Read through the material below and copy each line in which the word "Optlo" occurs.

** Opening SUPPLIED INFORMATION block **

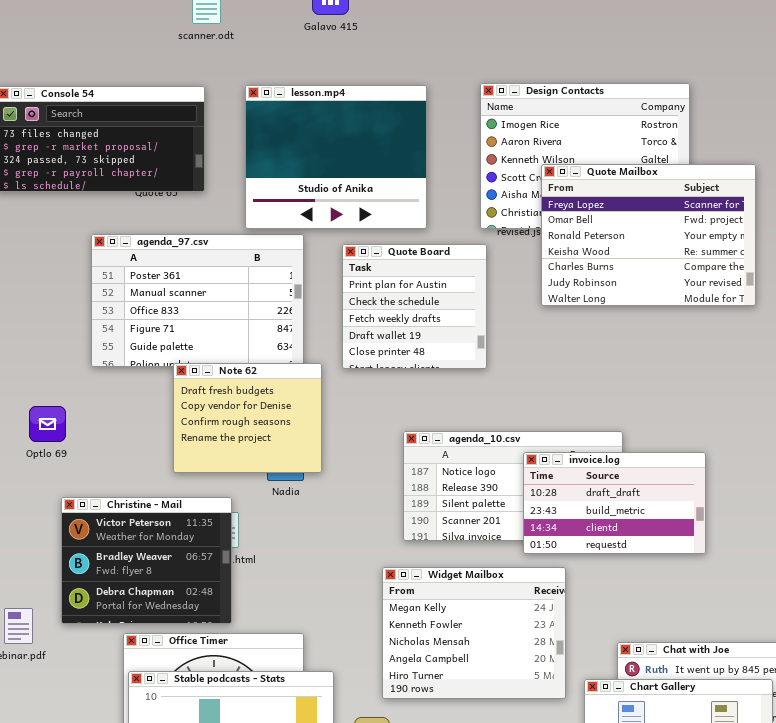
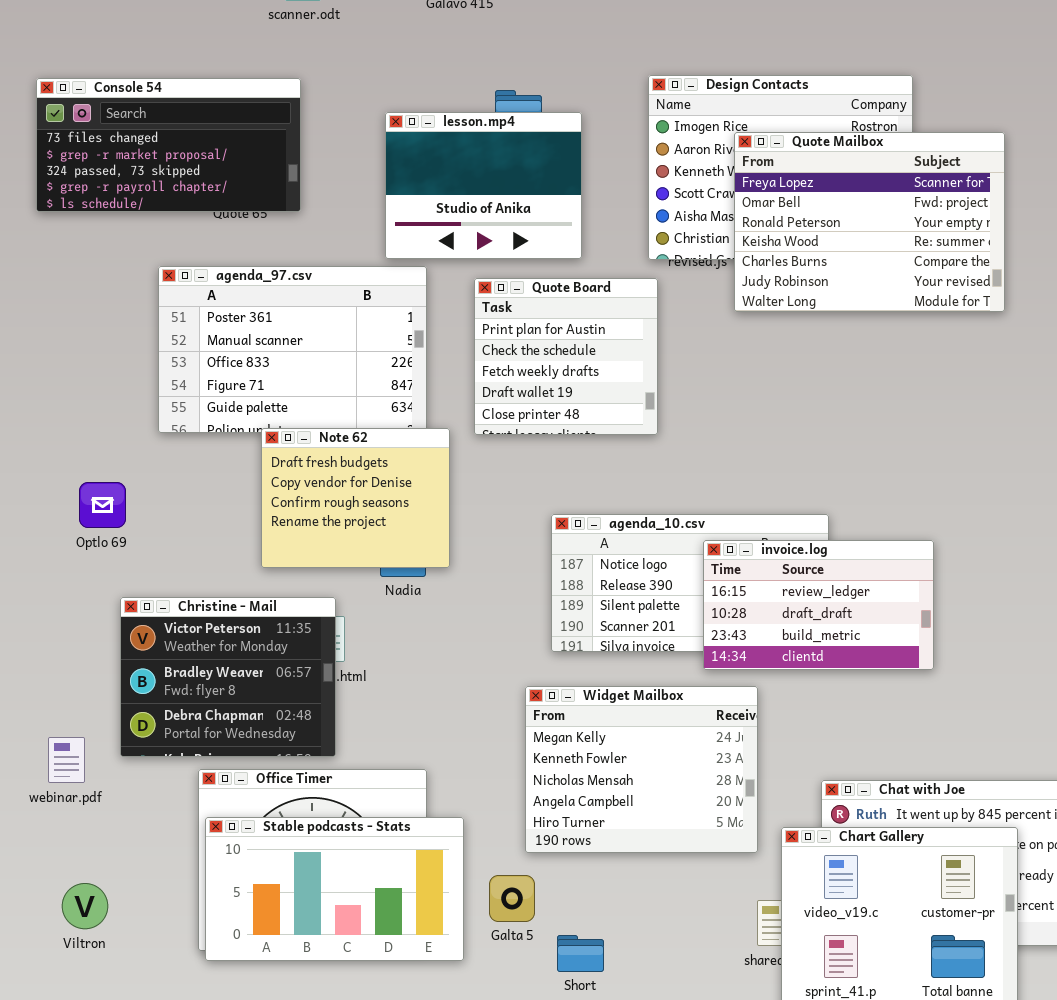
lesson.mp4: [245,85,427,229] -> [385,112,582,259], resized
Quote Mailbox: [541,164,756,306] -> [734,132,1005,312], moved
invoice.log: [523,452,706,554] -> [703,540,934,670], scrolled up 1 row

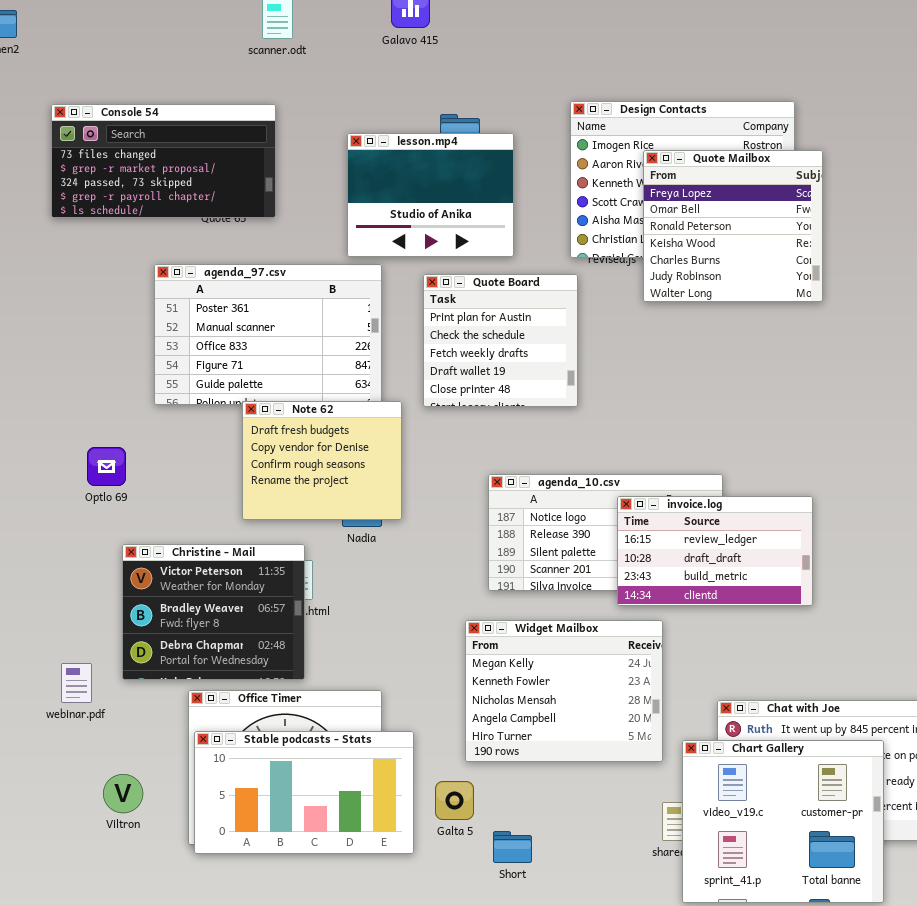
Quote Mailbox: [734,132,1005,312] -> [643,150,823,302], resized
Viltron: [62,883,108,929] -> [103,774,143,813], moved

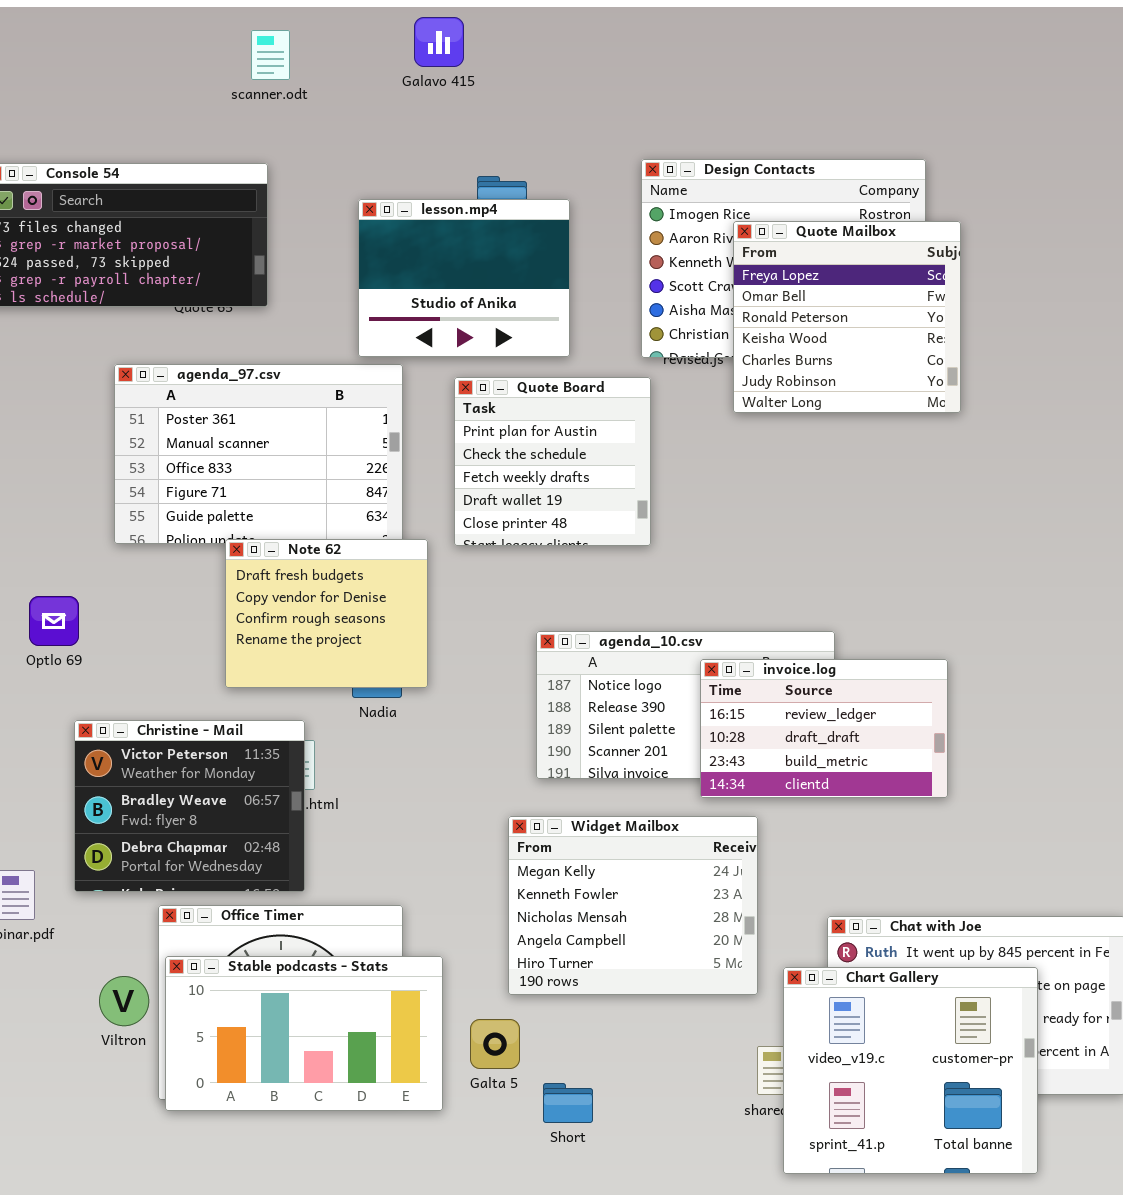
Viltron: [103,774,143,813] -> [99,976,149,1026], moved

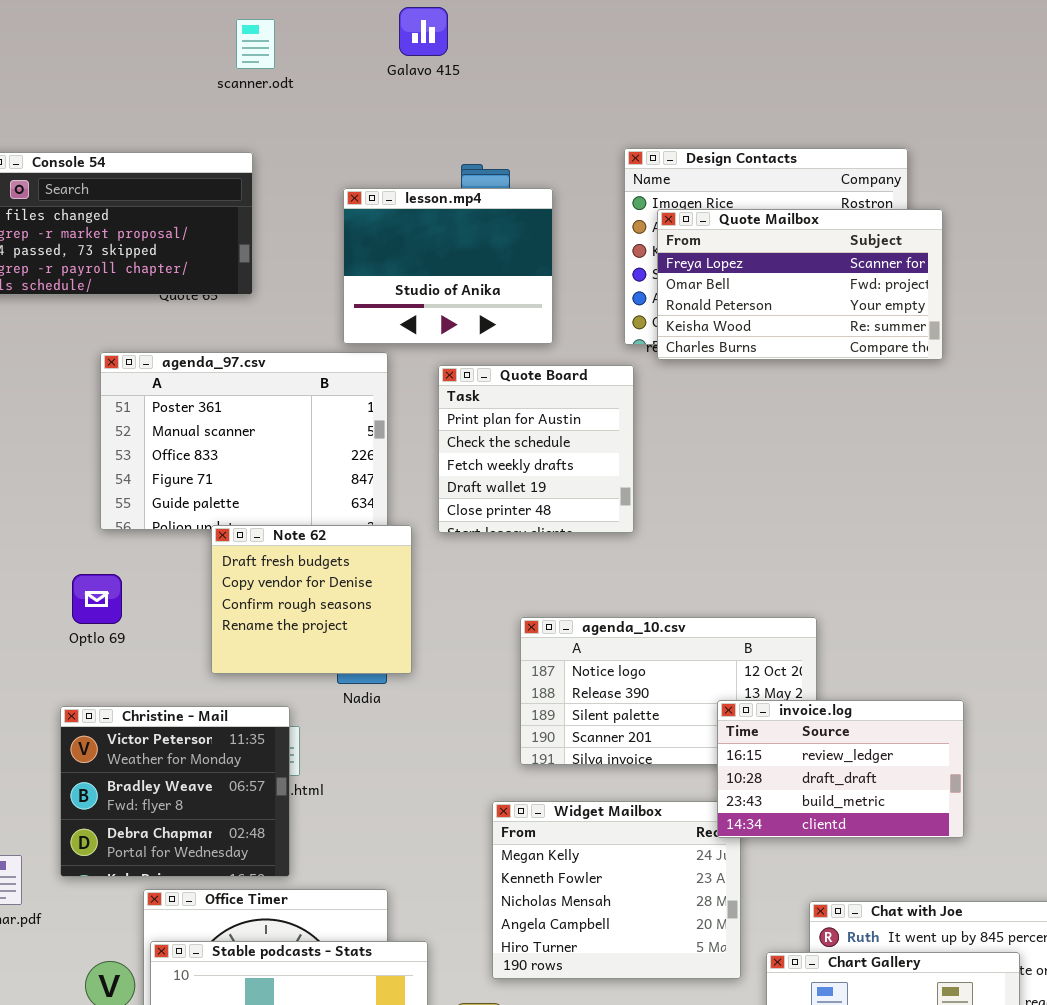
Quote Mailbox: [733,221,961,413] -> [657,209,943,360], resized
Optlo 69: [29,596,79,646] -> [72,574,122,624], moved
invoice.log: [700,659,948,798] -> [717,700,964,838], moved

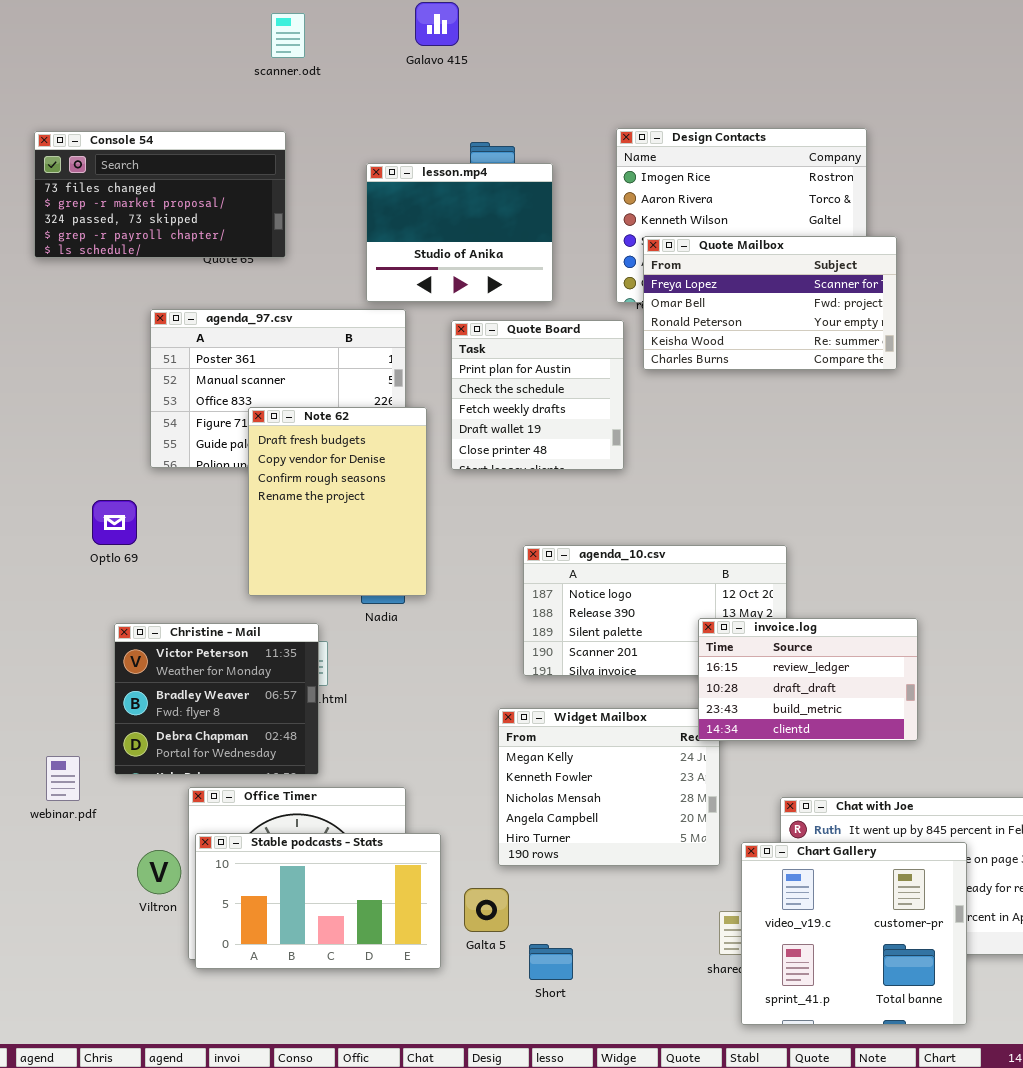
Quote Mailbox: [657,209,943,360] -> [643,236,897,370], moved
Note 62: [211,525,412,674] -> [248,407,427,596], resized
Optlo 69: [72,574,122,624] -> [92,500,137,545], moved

** Closing SUPPLIED INFORMATION block **
** Opening SUPPLIED INFORMATION block **

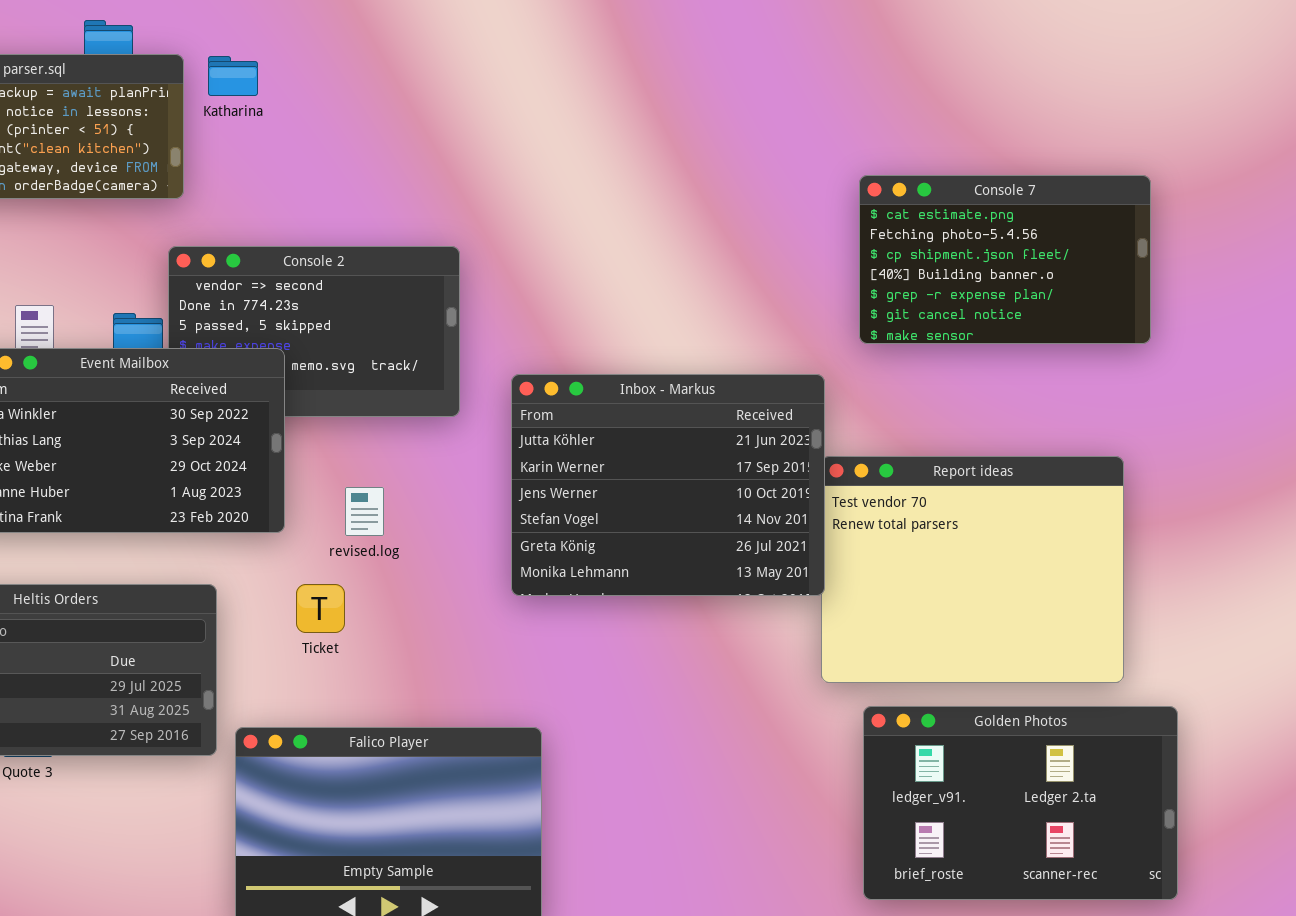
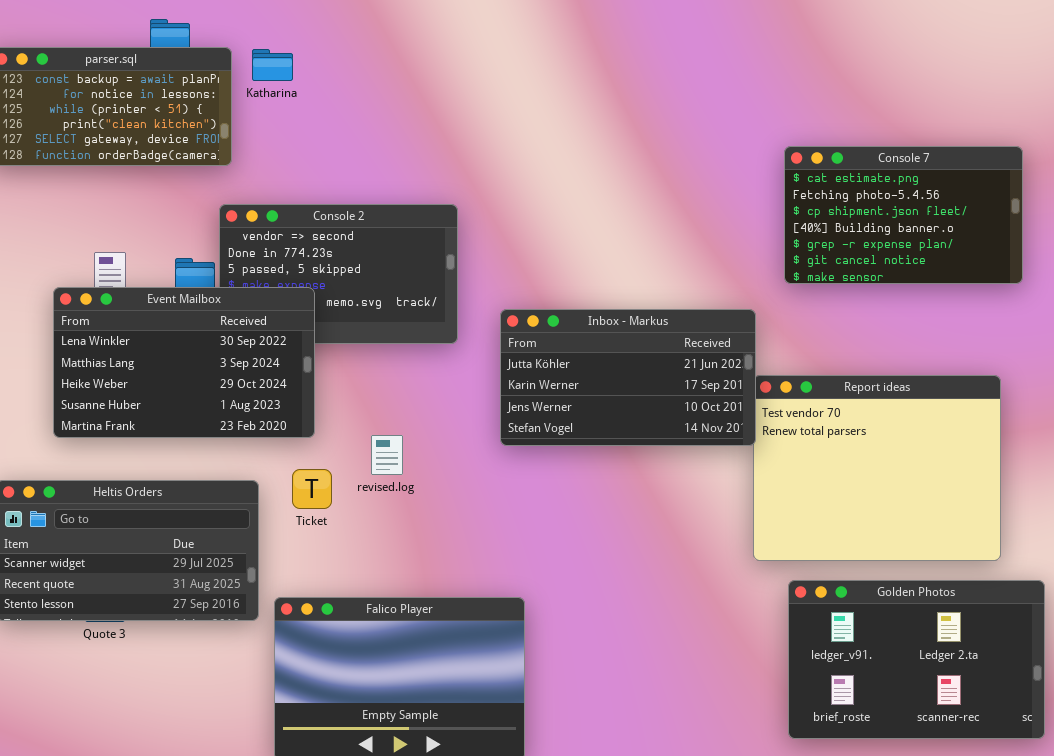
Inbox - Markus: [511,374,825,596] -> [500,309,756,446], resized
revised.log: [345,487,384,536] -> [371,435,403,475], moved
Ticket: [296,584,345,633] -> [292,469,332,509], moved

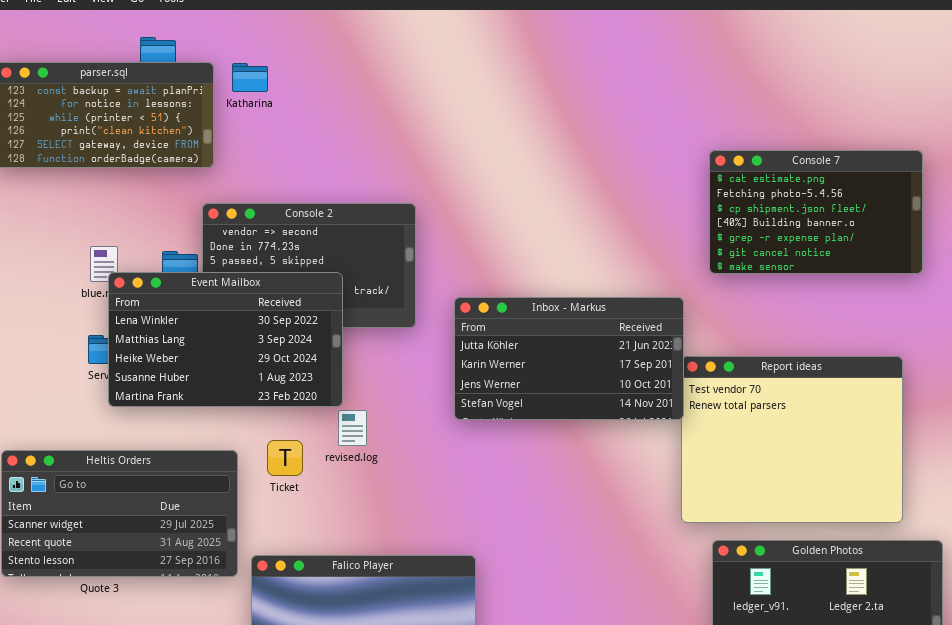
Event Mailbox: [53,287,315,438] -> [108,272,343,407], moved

** Closing SUPPLIED INFORMATION block **

**EXERCISE SOLUTION:**
Optlo 69: [29,596,79,646] -> [72,574,122,624], moved
Optlo 69: [72,574,122,624] -> [92,500,137,545], moved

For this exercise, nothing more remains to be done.